Task goal> Reproduce the items below with every occurrence of "centreline" changed to "center line", leaving all other text unaltered.

Dataset items:
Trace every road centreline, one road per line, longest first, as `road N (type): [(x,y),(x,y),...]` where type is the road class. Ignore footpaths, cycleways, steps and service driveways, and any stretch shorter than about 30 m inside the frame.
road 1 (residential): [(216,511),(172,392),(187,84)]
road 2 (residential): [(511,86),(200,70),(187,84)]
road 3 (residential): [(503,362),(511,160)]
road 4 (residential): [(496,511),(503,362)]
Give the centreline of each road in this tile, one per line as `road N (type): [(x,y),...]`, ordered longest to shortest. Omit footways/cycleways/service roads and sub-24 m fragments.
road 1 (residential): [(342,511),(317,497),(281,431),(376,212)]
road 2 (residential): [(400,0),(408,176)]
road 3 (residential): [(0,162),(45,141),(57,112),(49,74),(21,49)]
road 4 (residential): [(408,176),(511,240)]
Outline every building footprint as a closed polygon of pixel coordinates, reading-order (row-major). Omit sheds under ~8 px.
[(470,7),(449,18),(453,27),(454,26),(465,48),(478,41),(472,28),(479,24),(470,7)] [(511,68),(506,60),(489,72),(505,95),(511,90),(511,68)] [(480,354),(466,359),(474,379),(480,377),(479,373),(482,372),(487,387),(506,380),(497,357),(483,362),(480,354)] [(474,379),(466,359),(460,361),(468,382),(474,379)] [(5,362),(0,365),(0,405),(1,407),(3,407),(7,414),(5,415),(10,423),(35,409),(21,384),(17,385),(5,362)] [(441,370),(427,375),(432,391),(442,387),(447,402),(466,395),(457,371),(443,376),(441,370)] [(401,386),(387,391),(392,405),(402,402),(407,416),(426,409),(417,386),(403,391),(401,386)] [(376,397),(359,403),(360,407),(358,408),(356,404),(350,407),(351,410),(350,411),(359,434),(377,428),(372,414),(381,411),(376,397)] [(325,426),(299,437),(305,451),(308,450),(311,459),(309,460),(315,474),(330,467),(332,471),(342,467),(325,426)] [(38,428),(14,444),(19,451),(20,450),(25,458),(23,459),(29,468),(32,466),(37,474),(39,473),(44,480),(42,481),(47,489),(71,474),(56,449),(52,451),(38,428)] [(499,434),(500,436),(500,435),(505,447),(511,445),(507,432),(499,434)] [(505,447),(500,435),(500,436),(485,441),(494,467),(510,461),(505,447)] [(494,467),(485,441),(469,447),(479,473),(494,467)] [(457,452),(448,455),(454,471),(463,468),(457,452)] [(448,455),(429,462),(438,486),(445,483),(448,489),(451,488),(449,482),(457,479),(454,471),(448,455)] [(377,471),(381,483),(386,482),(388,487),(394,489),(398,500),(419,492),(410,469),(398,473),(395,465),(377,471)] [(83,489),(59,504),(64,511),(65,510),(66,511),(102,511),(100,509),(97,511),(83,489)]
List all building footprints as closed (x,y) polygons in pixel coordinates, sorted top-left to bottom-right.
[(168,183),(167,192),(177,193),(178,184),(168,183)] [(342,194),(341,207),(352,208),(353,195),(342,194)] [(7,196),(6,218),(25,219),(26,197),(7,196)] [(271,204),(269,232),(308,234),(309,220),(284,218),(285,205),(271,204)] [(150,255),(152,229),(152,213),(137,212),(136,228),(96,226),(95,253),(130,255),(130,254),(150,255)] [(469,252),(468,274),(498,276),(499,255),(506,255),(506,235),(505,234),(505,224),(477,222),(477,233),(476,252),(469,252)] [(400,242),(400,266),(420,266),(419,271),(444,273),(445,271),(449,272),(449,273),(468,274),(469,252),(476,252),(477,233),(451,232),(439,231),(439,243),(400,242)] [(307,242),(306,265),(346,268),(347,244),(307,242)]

Task output>
Trace every road center line, one road per line, longest first, as `road N (type): [(x,y),(x,y),...]` where type is the road class. Ignore footpaths, cycleways, steps and service driveways, and any stretch shorter than about 30 m inside the frame.
road 1 (residential): [(216,511),(172,392),(187,84)]
road 2 (residential): [(511,86),(200,70),(187,84)]
road 3 (residential): [(503,362),(511,160)]
road 4 (residential): [(496,511),(503,362)]
Give the center line of each road in this tile, one per line as `road N (type): [(x,y),...]`, ordered longest to shortest. Omit footways/cycleways/service roads and sub-24 m fragments.
road 1 (residential): [(342,511),(317,497),(281,431),(376,212)]
road 2 (residential): [(400,0),(408,176)]
road 3 (residential): [(0,162),(45,141),(57,112),(49,74),(21,49)]
road 4 (residential): [(408,176),(511,240)]
Outline every building footprint as a closed polygon of pixel coordinates, reading-order (row-major). Omit sheds under ~8 px.
[(470,7),(449,18),(453,27),(454,26),(465,48),(478,41),(472,28),(479,24),(470,7)] [(511,68),(506,60),(489,72),(505,95),(511,90),(511,68)] [(480,354),(466,359),(474,379),(480,377),(479,373),(482,372),(487,387),(506,380),(497,357),(483,362),(480,354)] [(474,379),(466,359),(460,361),(468,382),(474,379)] [(5,362),(0,365),(0,405),(1,407),(3,407),(7,414),(5,415),(10,423),(35,409),(21,384),(17,385),(5,362)] [(441,370),(427,375),(432,391),(442,387),(447,402),(466,395),(457,371),(443,376),(441,370)] [(401,386),(387,391),(392,405),(402,402),(407,416),(426,409),(417,386),(403,391),(401,386)] [(376,397),(359,403),(360,407),(358,408),(356,404),(350,407),(351,410),(350,411),(359,434),(377,428),(372,414),(381,411),(376,397)] [(325,426),(299,437),(305,451),(308,450),(311,459),(309,460),(315,474),(330,467),(332,471),(342,467),(325,426)] [(38,428),(14,444),(19,451),(20,450),(25,458),(23,459),(29,468),(32,466),(37,474),(39,473),(44,480),(42,481),(47,489),(71,474),(56,449),(52,451),(38,428)] [(499,434),(500,436),(500,435),(505,447),(511,445),(507,432),(499,434)] [(505,447),(500,435),(500,436),(485,441),(494,467),(510,461),(505,447)] [(494,467),(485,441),(469,447),(479,473),(494,467)] [(457,452),(448,455),(454,471),(463,468),(457,452)] [(448,455),(429,462),(438,486),(445,483),(448,489),(451,488),(449,482),(457,479),(454,471),(448,455)] [(377,471),(381,483),(386,482),(388,487),(394,489),(398,500),(419,492),(410,469),(398,473),(395,465),(377,471)] [(83,489),(59,504),(64,511),(65,510),(66,511),(102,511),(100,509),(97,511),(83,489)]
List all building footprints as closed (x,y) polygons in pixel coordinates, sorted top-left to bottom-right.
[(168,183),(167,192),(177,193),(178,184),(168,183)] [(342,194),(341,207),(352,208),(353,195),(342,194)] [(7,196),(6,218),(25,219),(26,197),(7,196)] [(271,204),(269,232),(308,234),(309,220),(284,218),(285,205),(271,204)] [(150,255),(152,229),(152,213),(137,212),(136,228),(96,226),(95,253),(130,255),(130,254),(150,255)] [(469,252),(468,274),(498,276),(499,255),(506,255),(506,235),(505,234),(505,224),(477,222),(477,233),(476,252),(469,252)] [(400,242),(400,266),(420,266),(419,271),(444,273),(445,271),(449,272),(449,273),(468,274),(469,252),(476,252),(477,233),(451,232),(439,231),(439,243),(400,242)] [(307,242),(306,265),(346,268),(347,244),(307,242)]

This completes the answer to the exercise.